TASK DETAILS: Across the entries below, the lines containing "purple" should be counted and only their number returned.

RECORDS FOR THE TASK:
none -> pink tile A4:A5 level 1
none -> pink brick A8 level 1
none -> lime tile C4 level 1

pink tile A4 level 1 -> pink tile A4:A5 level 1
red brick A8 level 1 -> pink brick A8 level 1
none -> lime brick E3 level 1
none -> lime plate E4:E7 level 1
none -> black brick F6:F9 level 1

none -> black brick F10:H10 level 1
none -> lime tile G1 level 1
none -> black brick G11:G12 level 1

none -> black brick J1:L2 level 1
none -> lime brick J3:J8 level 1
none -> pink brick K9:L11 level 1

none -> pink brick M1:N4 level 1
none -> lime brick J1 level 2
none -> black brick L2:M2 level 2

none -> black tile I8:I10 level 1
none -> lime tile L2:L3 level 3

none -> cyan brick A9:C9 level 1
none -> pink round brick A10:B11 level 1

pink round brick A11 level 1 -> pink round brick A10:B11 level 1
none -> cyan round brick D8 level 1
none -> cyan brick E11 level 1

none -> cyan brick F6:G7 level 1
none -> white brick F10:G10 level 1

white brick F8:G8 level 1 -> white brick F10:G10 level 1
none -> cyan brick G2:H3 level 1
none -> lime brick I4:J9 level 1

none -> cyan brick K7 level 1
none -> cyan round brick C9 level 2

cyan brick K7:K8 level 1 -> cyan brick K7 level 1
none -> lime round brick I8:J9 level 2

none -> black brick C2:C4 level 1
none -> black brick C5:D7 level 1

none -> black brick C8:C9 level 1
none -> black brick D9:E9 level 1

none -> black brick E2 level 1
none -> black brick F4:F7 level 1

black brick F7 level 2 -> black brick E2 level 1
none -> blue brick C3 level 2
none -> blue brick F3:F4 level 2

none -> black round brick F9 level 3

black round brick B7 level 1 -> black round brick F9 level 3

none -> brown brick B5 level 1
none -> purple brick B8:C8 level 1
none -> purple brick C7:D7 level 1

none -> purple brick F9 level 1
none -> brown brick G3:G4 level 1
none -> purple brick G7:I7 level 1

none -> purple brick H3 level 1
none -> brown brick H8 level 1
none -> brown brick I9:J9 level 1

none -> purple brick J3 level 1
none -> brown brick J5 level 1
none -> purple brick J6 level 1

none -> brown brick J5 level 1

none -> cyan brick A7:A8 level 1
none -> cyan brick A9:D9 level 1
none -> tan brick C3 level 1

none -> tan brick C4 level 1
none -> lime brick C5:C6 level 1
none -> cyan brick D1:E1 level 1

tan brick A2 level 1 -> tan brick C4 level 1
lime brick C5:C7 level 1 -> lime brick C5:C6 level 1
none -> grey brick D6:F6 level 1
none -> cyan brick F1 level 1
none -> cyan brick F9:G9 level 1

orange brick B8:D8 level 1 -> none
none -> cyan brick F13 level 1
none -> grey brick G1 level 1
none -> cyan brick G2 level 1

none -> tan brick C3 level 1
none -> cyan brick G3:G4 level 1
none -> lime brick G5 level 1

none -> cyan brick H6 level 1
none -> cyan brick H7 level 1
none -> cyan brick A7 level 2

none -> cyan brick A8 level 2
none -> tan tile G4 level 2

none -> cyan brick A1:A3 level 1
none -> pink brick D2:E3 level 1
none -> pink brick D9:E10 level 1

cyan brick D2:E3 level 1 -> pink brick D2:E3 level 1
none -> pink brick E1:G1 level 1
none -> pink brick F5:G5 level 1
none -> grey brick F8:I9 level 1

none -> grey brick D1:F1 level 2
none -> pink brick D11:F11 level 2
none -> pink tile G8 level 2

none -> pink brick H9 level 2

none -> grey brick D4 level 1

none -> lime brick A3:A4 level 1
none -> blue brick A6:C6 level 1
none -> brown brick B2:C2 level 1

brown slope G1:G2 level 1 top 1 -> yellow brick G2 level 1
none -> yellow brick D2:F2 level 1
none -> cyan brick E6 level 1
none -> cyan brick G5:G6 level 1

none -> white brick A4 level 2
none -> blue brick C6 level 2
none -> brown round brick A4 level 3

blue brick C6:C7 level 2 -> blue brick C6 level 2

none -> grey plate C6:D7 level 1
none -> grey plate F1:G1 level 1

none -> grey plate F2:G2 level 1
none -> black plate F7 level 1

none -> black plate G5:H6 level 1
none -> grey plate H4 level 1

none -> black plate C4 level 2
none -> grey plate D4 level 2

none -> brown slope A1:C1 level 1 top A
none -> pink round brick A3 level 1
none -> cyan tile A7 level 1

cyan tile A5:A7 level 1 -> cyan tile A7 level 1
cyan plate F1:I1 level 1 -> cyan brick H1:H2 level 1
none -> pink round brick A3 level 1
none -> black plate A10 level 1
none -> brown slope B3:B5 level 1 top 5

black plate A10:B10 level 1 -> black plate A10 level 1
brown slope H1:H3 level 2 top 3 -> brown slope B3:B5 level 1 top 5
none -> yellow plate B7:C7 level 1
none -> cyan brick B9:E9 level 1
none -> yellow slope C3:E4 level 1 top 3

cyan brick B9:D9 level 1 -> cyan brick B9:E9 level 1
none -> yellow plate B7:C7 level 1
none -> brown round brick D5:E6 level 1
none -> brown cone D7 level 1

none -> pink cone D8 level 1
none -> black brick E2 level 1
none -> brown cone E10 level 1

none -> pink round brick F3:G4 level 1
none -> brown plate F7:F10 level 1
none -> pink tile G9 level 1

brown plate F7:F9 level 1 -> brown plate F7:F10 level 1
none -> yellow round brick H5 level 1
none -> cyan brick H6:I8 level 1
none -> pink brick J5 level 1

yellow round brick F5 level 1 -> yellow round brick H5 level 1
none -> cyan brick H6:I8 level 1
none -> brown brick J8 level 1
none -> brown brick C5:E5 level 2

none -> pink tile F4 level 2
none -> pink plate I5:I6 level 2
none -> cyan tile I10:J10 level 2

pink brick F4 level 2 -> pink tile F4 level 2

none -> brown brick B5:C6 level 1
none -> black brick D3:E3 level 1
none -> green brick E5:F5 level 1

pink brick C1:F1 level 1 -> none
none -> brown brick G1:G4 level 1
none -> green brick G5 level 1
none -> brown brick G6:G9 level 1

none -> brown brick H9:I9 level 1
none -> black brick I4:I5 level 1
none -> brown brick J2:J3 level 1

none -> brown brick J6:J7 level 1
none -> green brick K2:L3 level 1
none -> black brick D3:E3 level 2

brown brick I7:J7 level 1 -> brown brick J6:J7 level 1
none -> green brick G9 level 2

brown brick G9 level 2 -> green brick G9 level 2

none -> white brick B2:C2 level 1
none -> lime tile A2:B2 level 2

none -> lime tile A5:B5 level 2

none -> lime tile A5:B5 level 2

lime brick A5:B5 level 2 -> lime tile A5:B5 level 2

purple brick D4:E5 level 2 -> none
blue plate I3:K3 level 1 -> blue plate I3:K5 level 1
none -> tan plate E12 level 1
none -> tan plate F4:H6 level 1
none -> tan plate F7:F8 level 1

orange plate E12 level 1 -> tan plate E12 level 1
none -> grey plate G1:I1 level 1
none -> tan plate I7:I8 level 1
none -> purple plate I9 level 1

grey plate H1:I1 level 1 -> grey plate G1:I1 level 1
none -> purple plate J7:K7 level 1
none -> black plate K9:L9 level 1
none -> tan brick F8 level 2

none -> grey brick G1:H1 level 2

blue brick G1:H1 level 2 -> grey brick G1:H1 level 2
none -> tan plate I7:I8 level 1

EXPECTED ANSWER: 10